** Available data follows **

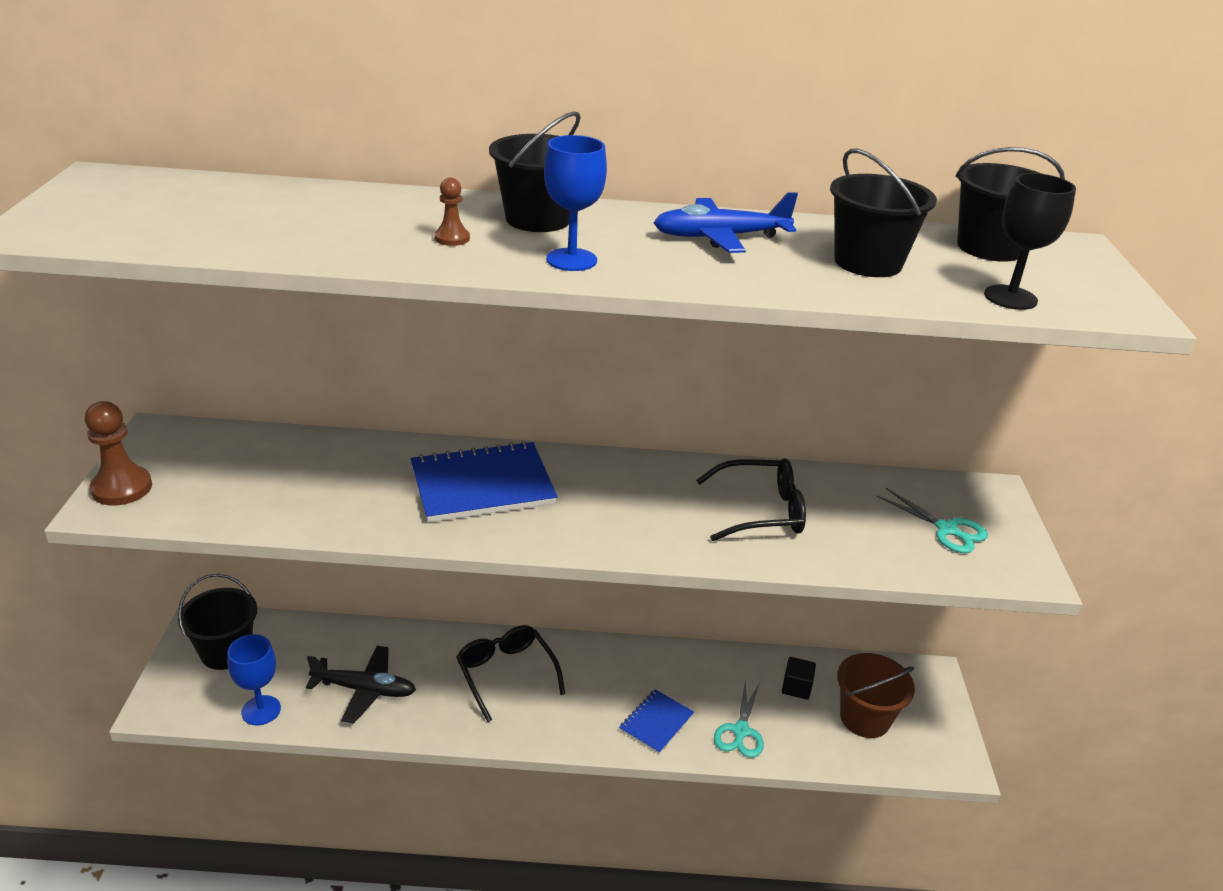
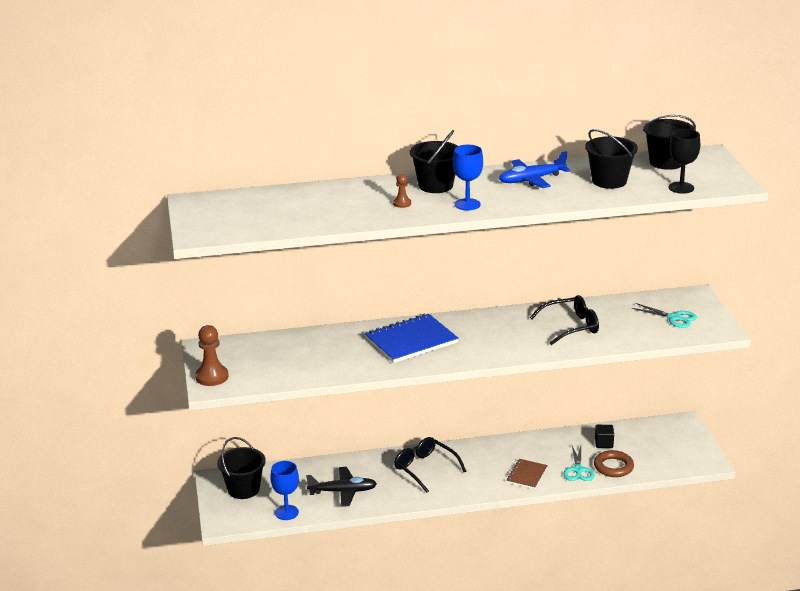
camera: 10 degrees left, 5 degrees down
blue notebook [619,689,694,754] -> brown notebook [507,459,548,489]
brown bucket [837,653,915,738] -> none
none -> brown ring [594,450,634,477]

** End of Available data **

- **To do**
Every line above needs to be written out again as it stands. Pictures do not belong in the copy.

- **Worked solution**
camera: 10 degrees left, 5 degrees down
blue notebook [619,689,694,754] -> brown notebook [507,459,548,489]
brown bucket [837,653,915,738] -> none
none -> brown ring [594,450,634,477]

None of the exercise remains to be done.